TASK DETAILS:
Make an exact copy of the whole listing, but leave its pictures out.

DATA EXTRACT:
-------

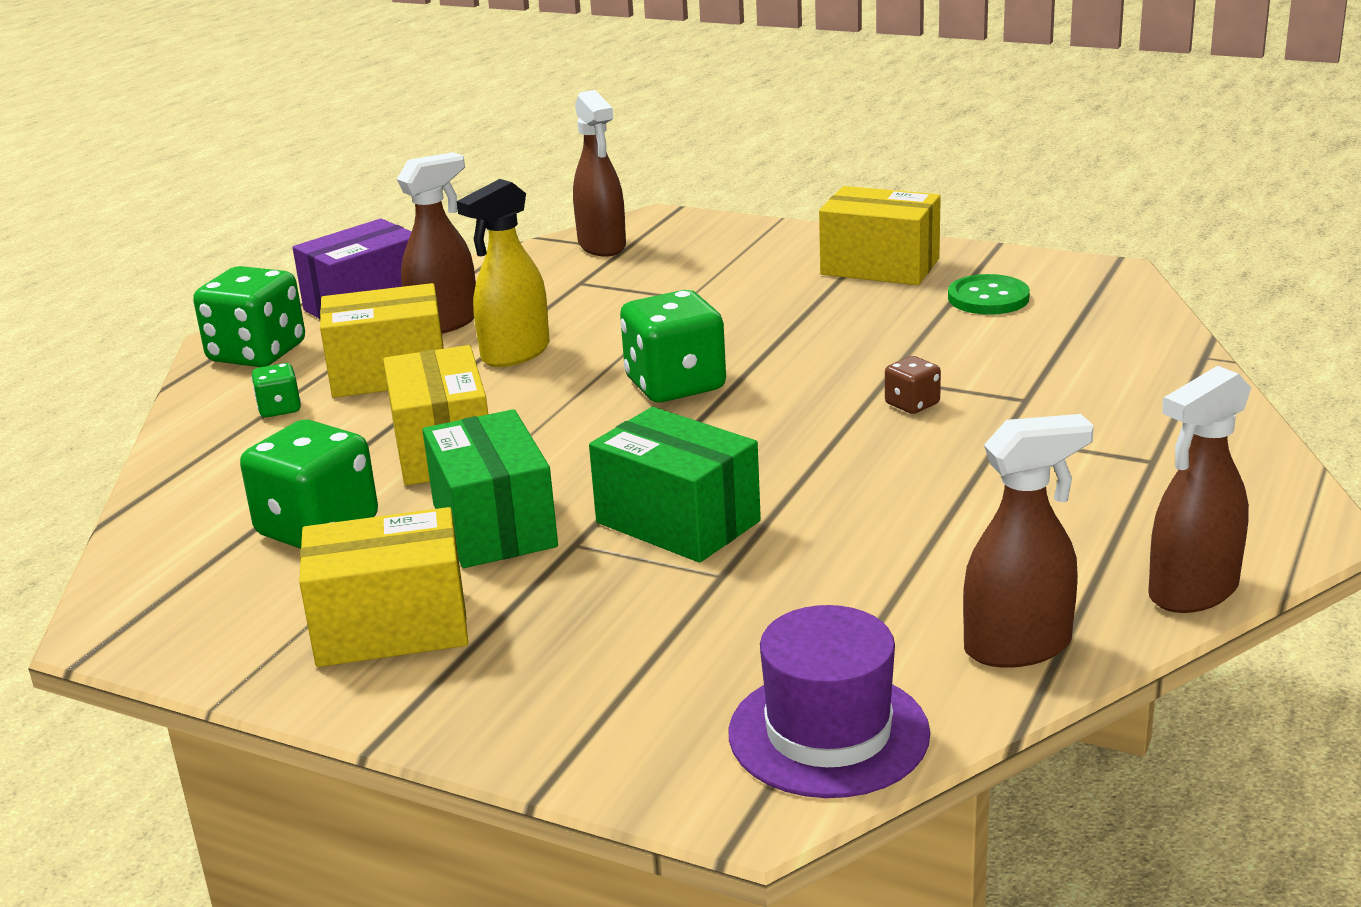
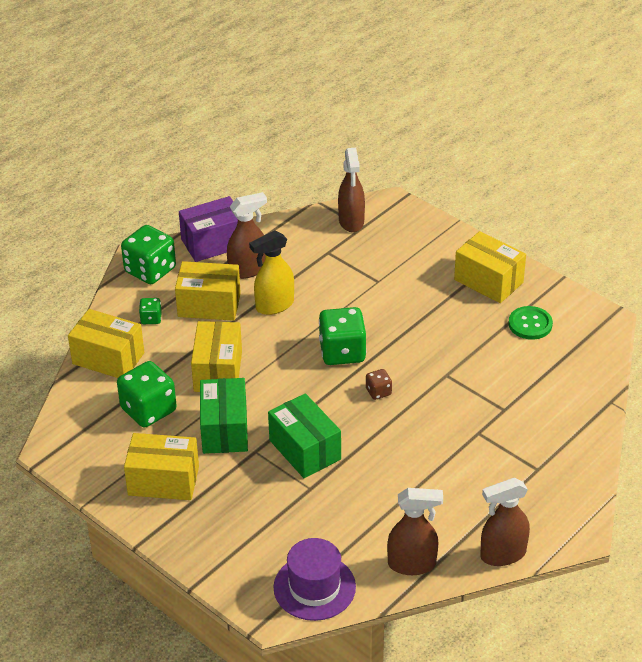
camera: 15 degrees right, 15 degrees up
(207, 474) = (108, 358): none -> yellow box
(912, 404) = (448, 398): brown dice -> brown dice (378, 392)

-------

ANSWER FOR THIS EXERCISE:
camera: 15 degrees right, 15 degrees up
(207, 474) = (108, 358): none -> yellow box
(912, 404) = (448, 398): brown dice -> brown dice (378, 392)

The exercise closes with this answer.